*Description of the task*. Your answer must consist of exactly the lines below, starting with the line with "U33: XOR 74LS86" and going on through the line with "R11: 200 (N7, N13) -> 150 (N7, N13)", and nothing else.

*Information provided*.
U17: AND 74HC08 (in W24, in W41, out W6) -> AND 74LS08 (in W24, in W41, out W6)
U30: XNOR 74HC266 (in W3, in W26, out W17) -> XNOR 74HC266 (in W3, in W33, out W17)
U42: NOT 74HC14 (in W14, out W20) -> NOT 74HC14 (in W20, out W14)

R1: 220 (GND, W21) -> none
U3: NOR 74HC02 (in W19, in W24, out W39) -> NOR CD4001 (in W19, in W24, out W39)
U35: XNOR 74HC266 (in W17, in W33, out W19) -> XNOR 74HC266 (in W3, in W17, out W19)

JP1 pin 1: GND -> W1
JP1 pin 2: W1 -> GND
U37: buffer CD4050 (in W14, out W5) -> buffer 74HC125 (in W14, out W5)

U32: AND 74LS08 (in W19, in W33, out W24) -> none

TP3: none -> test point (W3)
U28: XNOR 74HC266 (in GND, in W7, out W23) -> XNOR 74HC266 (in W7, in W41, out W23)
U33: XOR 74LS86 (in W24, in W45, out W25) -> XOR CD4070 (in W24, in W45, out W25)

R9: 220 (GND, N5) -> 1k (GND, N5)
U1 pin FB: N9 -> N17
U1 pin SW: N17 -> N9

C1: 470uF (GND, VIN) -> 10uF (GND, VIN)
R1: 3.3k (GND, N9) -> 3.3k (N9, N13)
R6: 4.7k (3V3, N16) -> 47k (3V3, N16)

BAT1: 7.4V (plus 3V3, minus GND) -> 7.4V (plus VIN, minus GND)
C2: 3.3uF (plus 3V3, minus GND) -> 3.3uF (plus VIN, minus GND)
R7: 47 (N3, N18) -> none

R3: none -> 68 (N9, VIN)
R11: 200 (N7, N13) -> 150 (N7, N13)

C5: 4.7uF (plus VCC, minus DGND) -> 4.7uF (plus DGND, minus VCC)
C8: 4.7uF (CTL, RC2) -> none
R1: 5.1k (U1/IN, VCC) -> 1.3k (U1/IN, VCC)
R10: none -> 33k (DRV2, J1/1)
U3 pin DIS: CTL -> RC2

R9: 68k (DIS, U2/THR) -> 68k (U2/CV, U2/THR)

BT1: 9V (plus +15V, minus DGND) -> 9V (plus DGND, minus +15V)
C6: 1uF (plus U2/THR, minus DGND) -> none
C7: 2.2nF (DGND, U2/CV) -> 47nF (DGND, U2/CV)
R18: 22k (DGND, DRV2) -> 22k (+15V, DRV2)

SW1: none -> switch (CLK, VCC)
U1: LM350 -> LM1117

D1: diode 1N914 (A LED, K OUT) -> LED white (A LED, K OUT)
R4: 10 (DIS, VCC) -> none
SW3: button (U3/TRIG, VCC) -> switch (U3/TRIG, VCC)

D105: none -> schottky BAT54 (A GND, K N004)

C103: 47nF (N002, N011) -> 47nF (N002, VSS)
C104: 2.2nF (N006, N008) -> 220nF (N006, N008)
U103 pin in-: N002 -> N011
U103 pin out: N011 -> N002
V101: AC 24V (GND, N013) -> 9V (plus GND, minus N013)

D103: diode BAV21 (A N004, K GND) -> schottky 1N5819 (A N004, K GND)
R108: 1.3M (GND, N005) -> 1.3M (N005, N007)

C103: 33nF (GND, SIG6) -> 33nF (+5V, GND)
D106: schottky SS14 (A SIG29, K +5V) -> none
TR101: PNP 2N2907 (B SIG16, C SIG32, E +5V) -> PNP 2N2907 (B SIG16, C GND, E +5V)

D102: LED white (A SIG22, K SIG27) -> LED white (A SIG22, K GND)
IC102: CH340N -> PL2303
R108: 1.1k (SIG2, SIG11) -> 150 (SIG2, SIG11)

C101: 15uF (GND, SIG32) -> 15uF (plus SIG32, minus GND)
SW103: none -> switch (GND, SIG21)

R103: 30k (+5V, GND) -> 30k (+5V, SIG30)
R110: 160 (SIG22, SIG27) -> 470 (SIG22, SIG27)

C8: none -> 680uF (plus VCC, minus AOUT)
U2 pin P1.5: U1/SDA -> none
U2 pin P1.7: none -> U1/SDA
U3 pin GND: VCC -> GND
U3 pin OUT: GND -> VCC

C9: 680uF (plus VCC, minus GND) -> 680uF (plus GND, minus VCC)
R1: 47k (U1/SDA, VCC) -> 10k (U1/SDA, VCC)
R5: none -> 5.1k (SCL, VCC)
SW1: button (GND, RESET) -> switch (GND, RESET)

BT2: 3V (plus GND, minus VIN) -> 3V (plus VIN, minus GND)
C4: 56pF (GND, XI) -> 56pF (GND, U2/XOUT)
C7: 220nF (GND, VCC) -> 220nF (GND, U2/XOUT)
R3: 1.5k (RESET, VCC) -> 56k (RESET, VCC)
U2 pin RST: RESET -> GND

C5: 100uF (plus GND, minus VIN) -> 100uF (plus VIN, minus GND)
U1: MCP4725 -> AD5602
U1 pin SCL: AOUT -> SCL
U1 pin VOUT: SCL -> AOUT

*Answer to this exercise*.
U33: XOR 74LS86 (in W24, in W45, out W25) -> XOR CD4070 (in W24, in W45, out W25)

R9: 220 (GND, N5) -> 1k (GND, N5)
U1 pin FB: N9 -> N17
U1 pin SW: N17 -> N9

C1: 470uF (GND, VIN) -> 10uF (GND, VIN)
R1: 3.3k (GND, N9) -> 3.3k (N9, N13)
R6: 4.7k (3V3, N16) -> 47k (3V3, N16)

BAT1: 7.4V (plus 3V3, minus GND) -> 7.4V (plus VIN, minus GND)
C2: 3.3uF (plus 3V3, minus GND) -> 3.3uF (plus VIN, minus GND)
R7: 47 (N3, N18) -> none

R3: none -> 68 (N9, VIN)
R11: 200 (N7, N13) -> 150 (N7, N13)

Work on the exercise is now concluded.